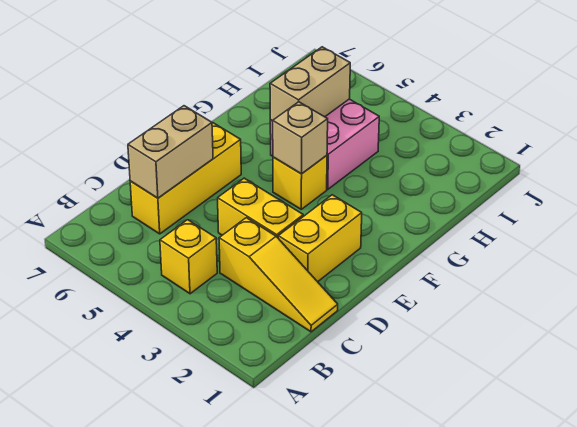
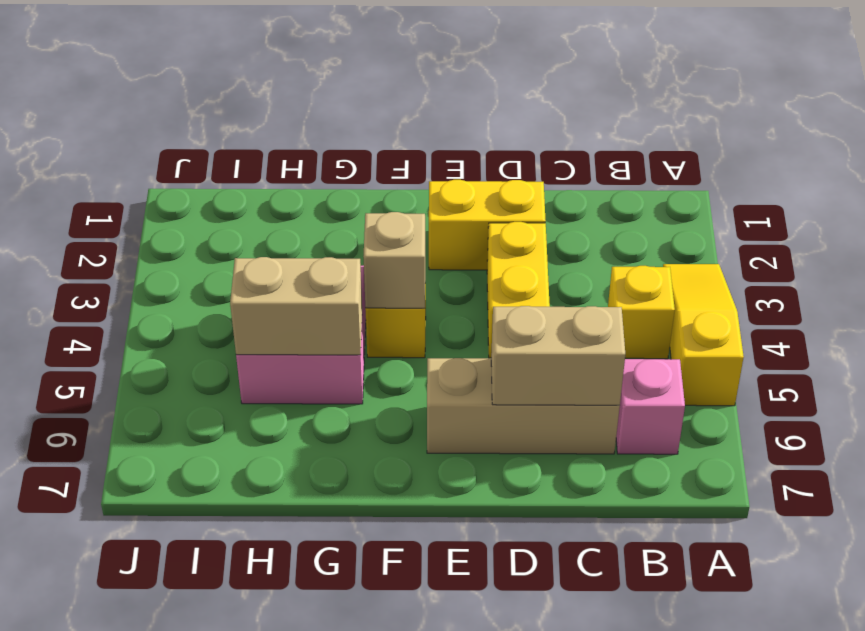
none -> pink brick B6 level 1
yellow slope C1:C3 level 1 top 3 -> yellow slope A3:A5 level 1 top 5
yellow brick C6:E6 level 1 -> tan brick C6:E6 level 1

------------------------------------------------

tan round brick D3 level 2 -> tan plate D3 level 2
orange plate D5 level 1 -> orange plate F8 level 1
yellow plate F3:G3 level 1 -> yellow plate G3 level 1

------------------------------------------------

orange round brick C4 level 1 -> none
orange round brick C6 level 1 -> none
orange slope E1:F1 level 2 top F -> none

------------------------------------------------

**TASK DIRECTIONS**
Would you quote everything above from the line containing "orange plate D5" down to the line containing "yellow plate F3:G3"? Include both of those lines and nothing else.

**ANSWER TO THIS TASK**
orange plate D5 level 1 -> orange plate F8 level 1
yellow plate F3:G3 level 1 -> yellow plate G3 level 1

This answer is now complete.